What to do:
Please copy the listing below word for word, leaving out the lines that mark a picture.

-=-=-

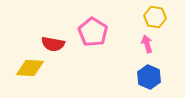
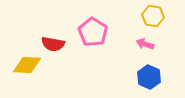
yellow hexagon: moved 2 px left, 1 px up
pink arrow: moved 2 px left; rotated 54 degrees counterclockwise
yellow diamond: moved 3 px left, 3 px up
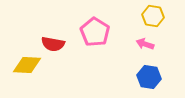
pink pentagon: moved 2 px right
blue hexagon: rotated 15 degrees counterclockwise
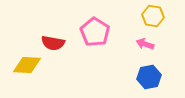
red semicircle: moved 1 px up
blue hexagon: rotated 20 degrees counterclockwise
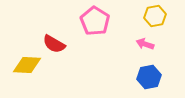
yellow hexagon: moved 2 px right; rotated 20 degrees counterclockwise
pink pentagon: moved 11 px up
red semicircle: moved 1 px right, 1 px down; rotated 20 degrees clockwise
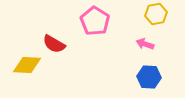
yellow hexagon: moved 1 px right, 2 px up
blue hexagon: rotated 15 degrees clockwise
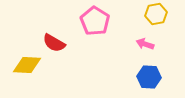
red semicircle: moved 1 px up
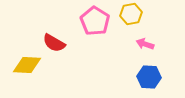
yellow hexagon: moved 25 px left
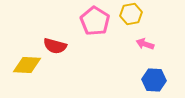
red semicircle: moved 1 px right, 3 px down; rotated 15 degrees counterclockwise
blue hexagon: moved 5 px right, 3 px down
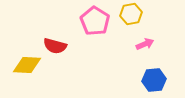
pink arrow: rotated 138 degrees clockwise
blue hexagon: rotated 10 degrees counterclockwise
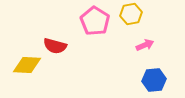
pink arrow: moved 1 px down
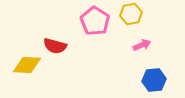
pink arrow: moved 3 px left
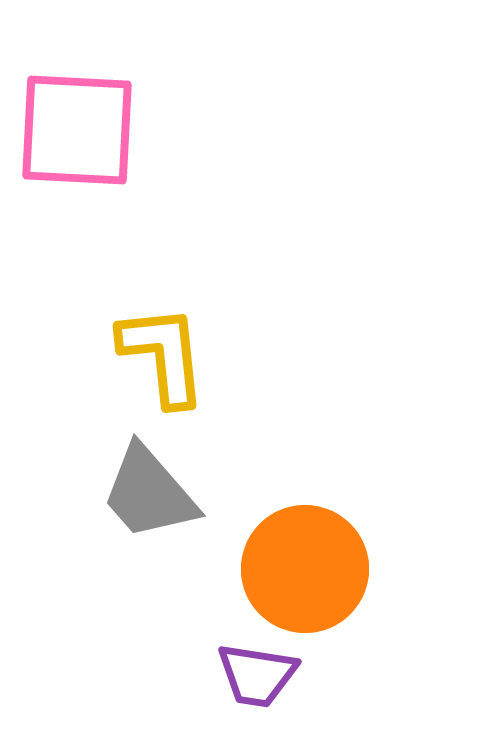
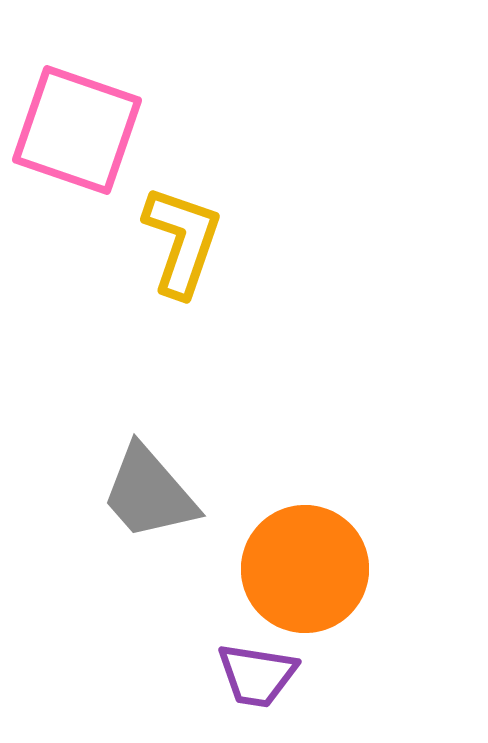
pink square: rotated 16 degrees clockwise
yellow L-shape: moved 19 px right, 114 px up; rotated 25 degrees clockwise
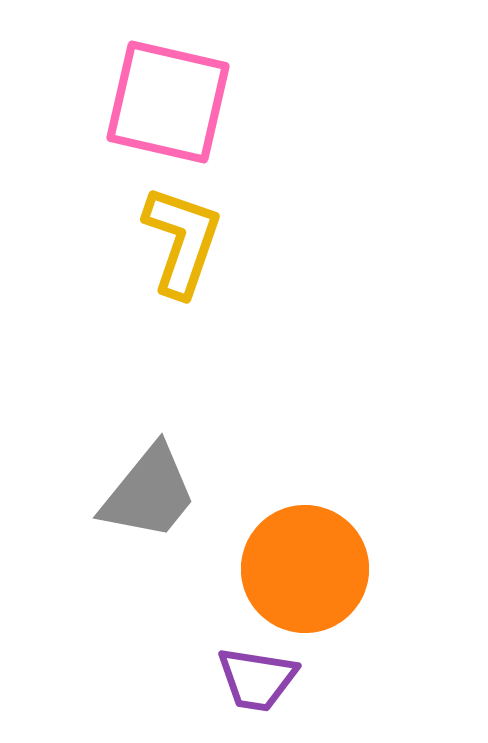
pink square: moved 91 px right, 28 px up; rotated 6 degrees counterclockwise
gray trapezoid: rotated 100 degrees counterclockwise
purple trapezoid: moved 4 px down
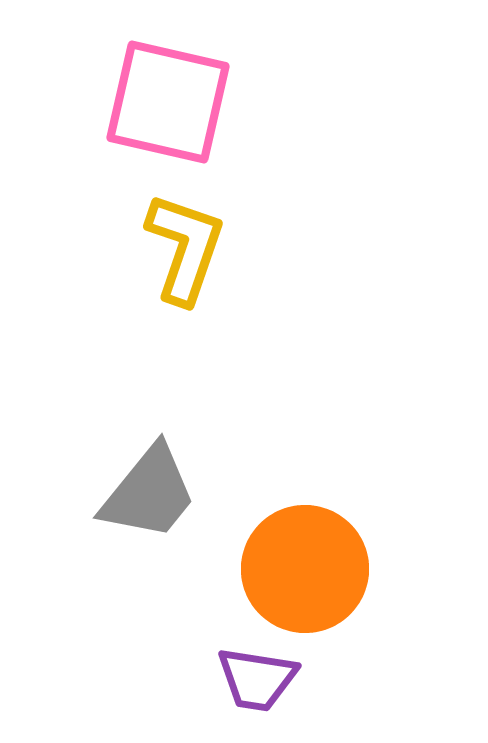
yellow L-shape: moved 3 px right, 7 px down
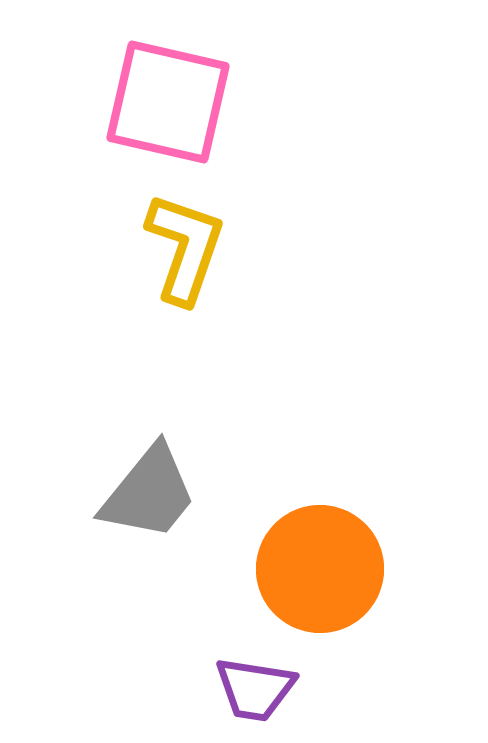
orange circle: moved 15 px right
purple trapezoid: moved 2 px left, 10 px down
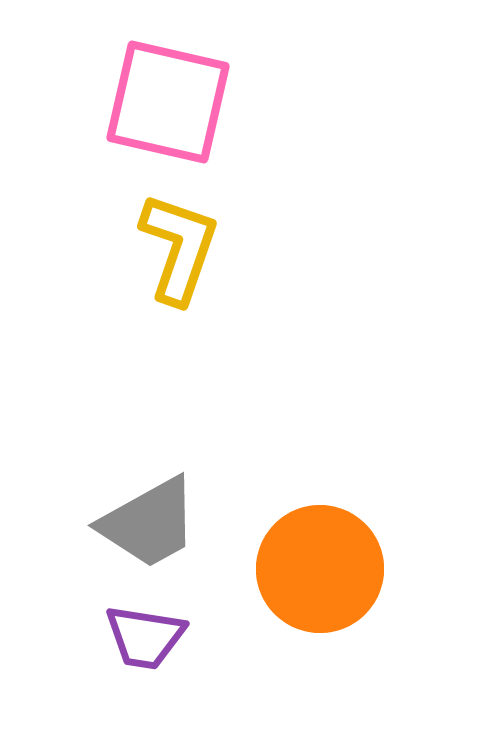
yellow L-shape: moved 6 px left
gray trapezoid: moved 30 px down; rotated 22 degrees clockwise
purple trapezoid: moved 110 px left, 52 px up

-=-=-

Task solution:
yellow hexagon: moved 2 px left, 1 px up
pink arrow: moved 2 px left; rotated 54 degrees counterclockwise
yellow diamond: moved 3 px left, 3 px up
pink pentagon: moved 2 px right
blue hexagon: rotated 15 degrees counterclockwise
red semicircle: moved 1 px up
blue hexagon: rotated 20 degrees counterclockwise
yellow hexagon: moved 2 px right; rotated 20 degrees counterclockwise
pink pentagon: moved 11 px up
red semicircle: moved 1 px right, 1 px down; rotated 20 degrees clockwise
yellow hexagon: moved 1 px right, 2 px up
blue hexagon: rotated 15 degrees clockwise
red semicircle: moved 1 px up
yellow hexagon: moved 25 px left
red semicircle: moved 1 px right, 3 px down; rotated 15 degrees counterclockwise
blue hexagon: moved 5 px right, 3 px down
pink arrow: rotated 138 degrees clockwise
blue hexagon: rotated 10 degrees counterclockwise
pink arrow: moved 1 px down
pink arrow: moved 3 px left
pink square: rotated 16 degrees clockwise
yellow L-shape: moved 19 px right, 114 px up; rotated 25 degrees clockwise
pink square: moved 91 px right, 28 px up; rotated 6 degrees counterclockwise
gray trapezoid: rotated 100 degrees counterclockwise
purple trapezoid: moved 4 px down
yellow L-shape: moved 3 px right, 7 px down
orange circle: moved 15 px right
purple trapezoid: moved 2 px left, 10 px down
yellow L-shape: moved 6 px left
gray trapezoid: moved 30 px down; rotated 22 degrees clockwise
purple trapezoid: moved 110 px left, 52 px up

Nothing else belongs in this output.